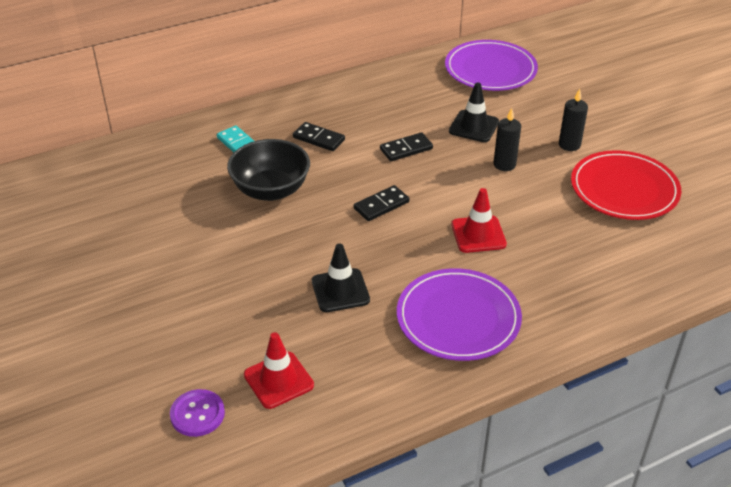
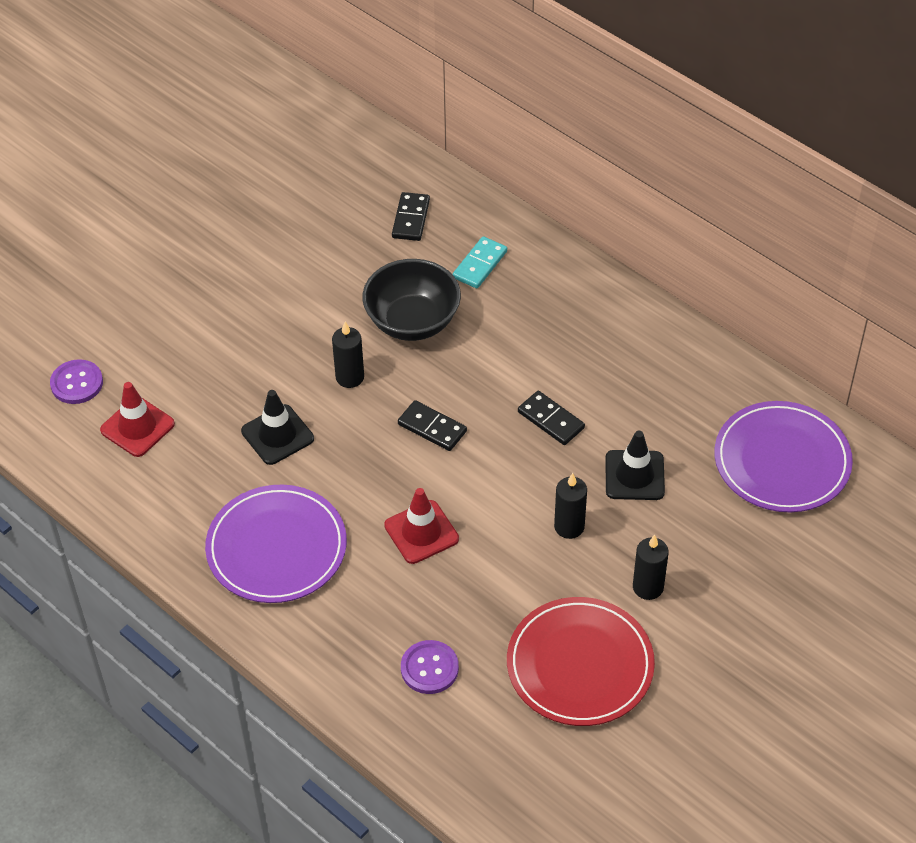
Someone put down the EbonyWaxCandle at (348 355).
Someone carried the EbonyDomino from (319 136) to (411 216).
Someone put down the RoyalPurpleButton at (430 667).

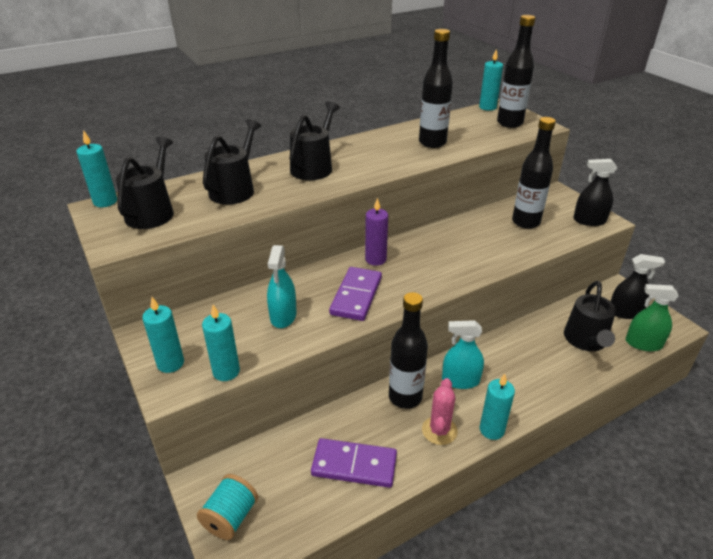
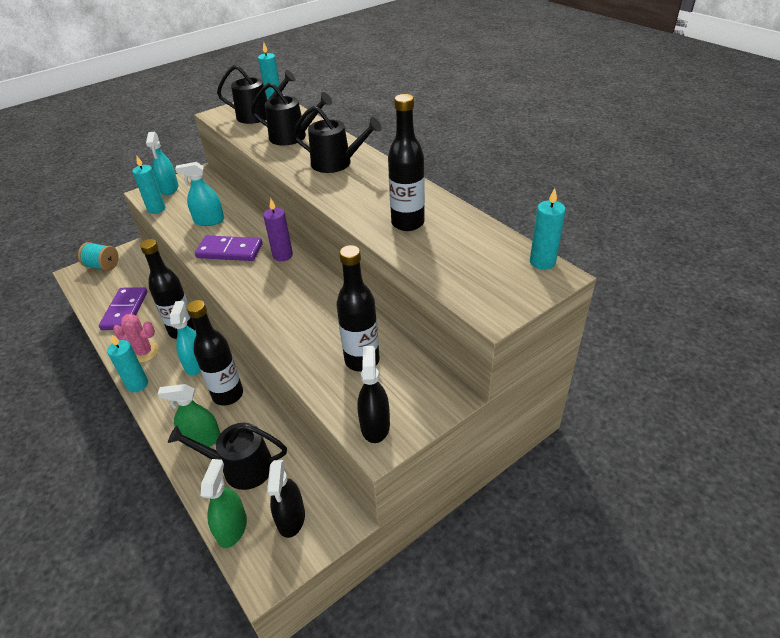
Someone swapped the TealWaxCandle at (163 335) for the TealSprayBottle at (162 163).
Someone put down the GreenSprayBottle at (189 415).
Someone carried the EbonyFlask from (516 71) to (215 353).

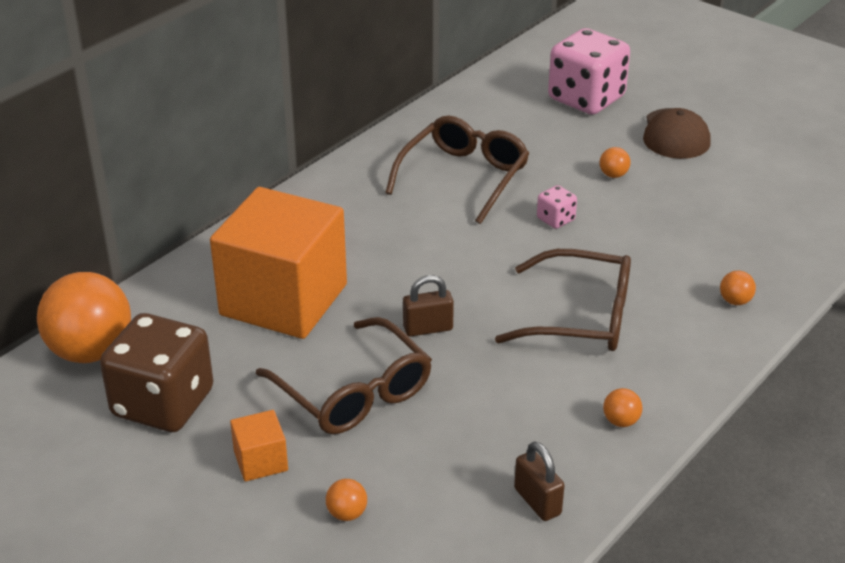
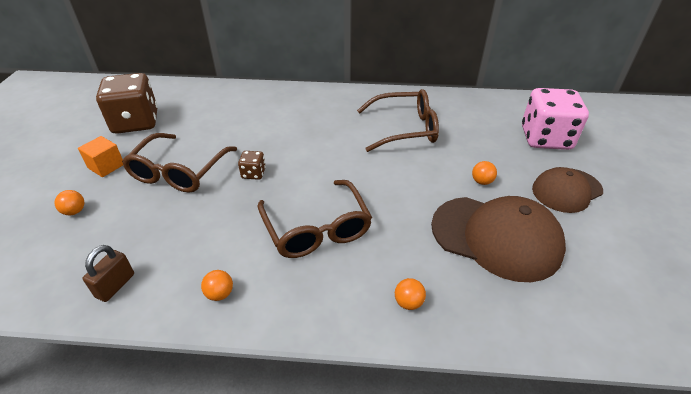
Someone swapped the BrownSmallLock at (428 306) for the BrownDie at (252 165).
Someone put down the BrownPeakedCap at (498 239).
Someone took away the OrangeColouredPlayBall at (84 317).
Someone took away the OrangeColouredBlock at (278 263).
Someone took away the PinkDie at (557 207).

• [Problem to solve]
Produce the entries above once more, exactly as given, with each picture left out.

• [Exercise answer]
Someone put down the EbonyWaxCandle at (348 355).
Someone carried the EbonyDomino from (319 136) to (411 216).
Someone put down the RoyalPurpleButton at (430 667).

Someone swapped the TealWaxCandle at (163 335) for the TealSprayBottle at (162 163).
Someone put down the GreenSprayBottle at (189 415).
Someone carried the EbonyFlask from (516 71) to (215 353).

Someone swapped the BrownSmallLock at (428 306) for the BrownDie at (252 165).
Someone put down the BrownPeakedCap at (498 239).
Someone took away the OrangeColouredPlayBall at (84 317).
Someone took away the OrangeColouredBlock at (278 263).
Someone took away the PinkDie at (557 207).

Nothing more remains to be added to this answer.